╔══
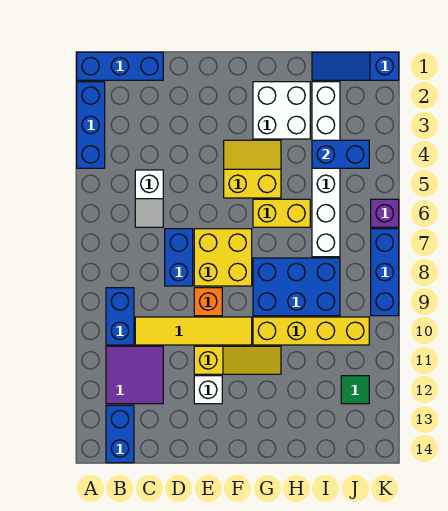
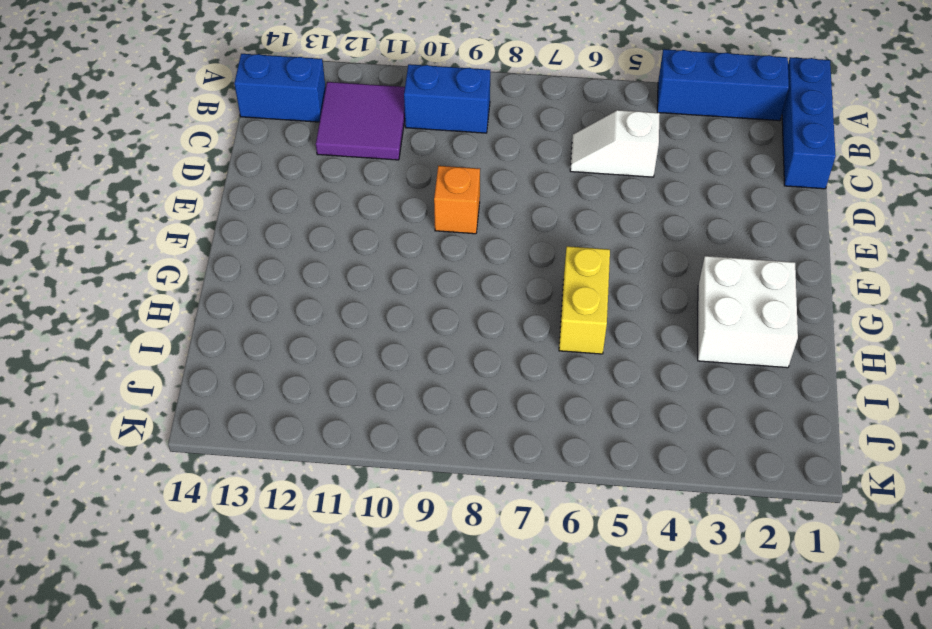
none -> yellow tile C10:F10 level 1
none -> blue brick D7:D8 level 1
none -> yellow brick E7:F8 level 1

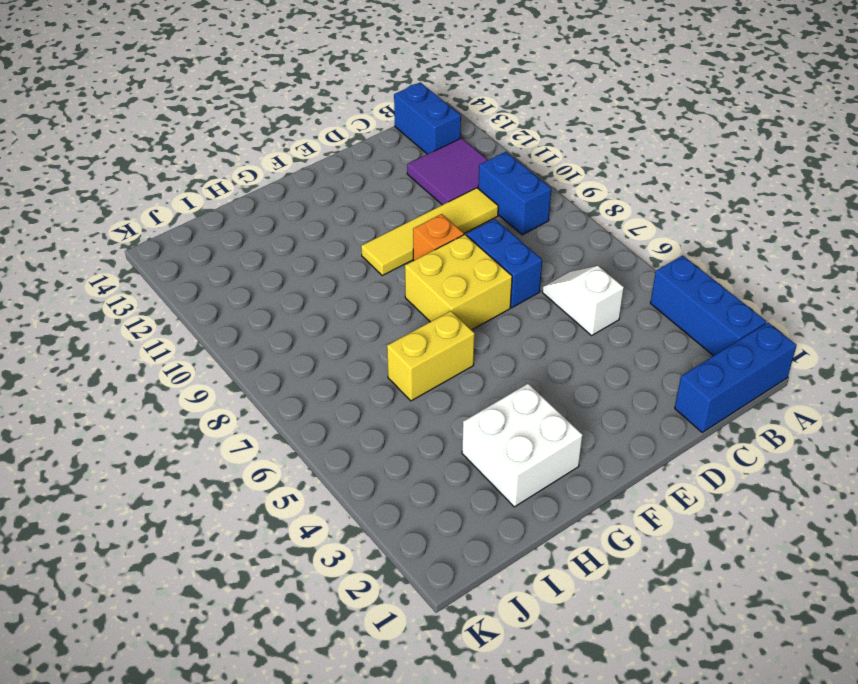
none -> yellow slope E11:G11 level 1 top E
none -> white brick E12 level 1
none -> yellow slope F4:G5 level 1 top 5

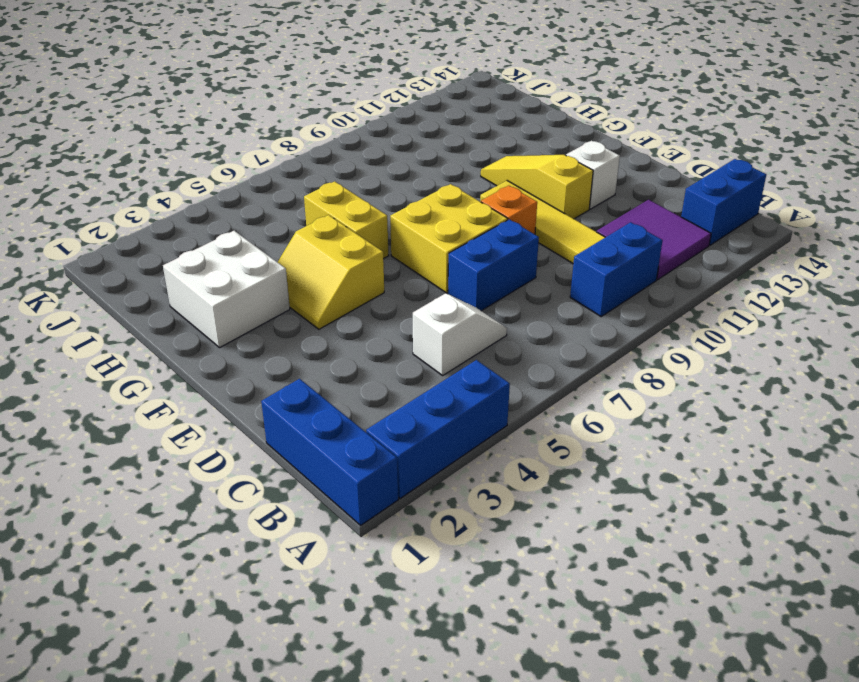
none -> blue brick G8:I9 level 1
none -> yellow brick G10:J10 level 1
none -> blue slope I1:K1 level 1 top K

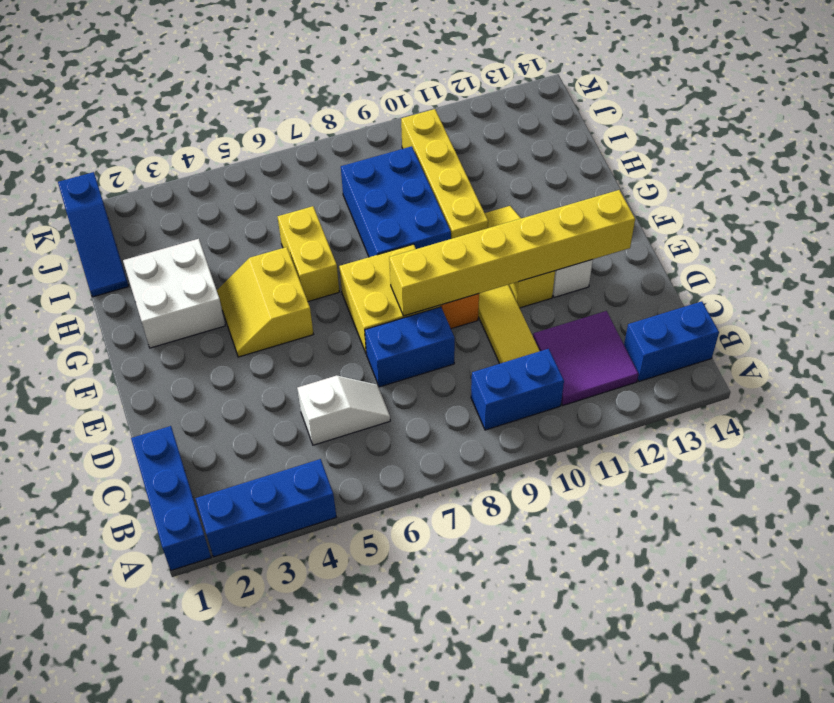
yellow brick E8:E13 level 2 -> none
none -> white brick I2:I7 level 1
none -> green tile J12 level 1
none -> purple brick K6 level 1

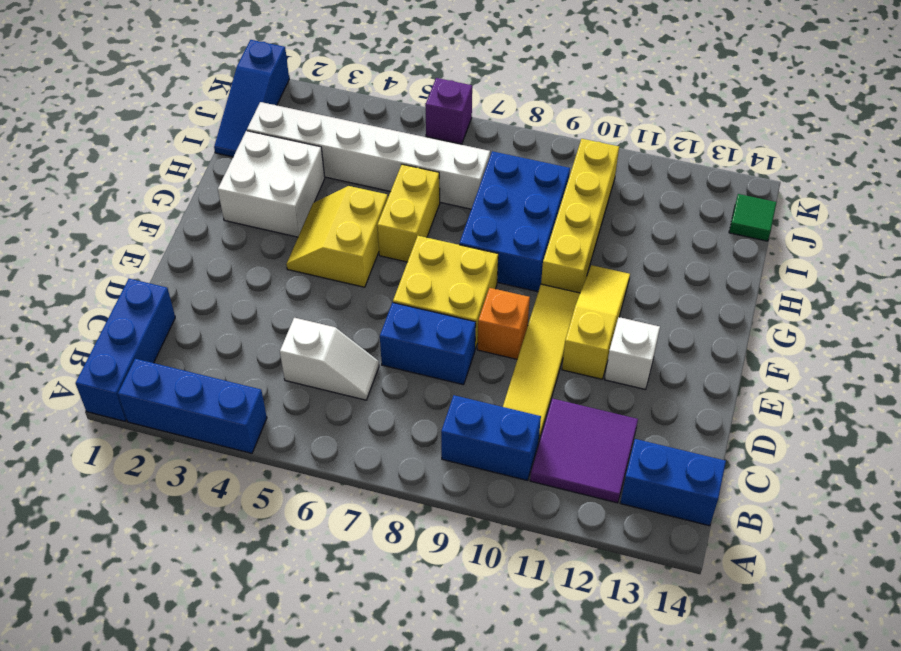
green tile J14 level 1 -> green tile J12 level 1
none -> blue brick K7:K9 level 1
none -> blue brick I4:J4 level 2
╚══
Restate the data exactly, though only from the line that contains "none -> green tile J12 level 1" through its last line, both ends included and with the pictures left out.

- RESULT OF THE TASK:
none -> green tile J12 level 1
none -> purple brick K6 level 1

green tile J14 level 1 -> green tile J12 level 1
none -> blue brick K7:K9 level 1
none -> blue brick I4:J4 level 2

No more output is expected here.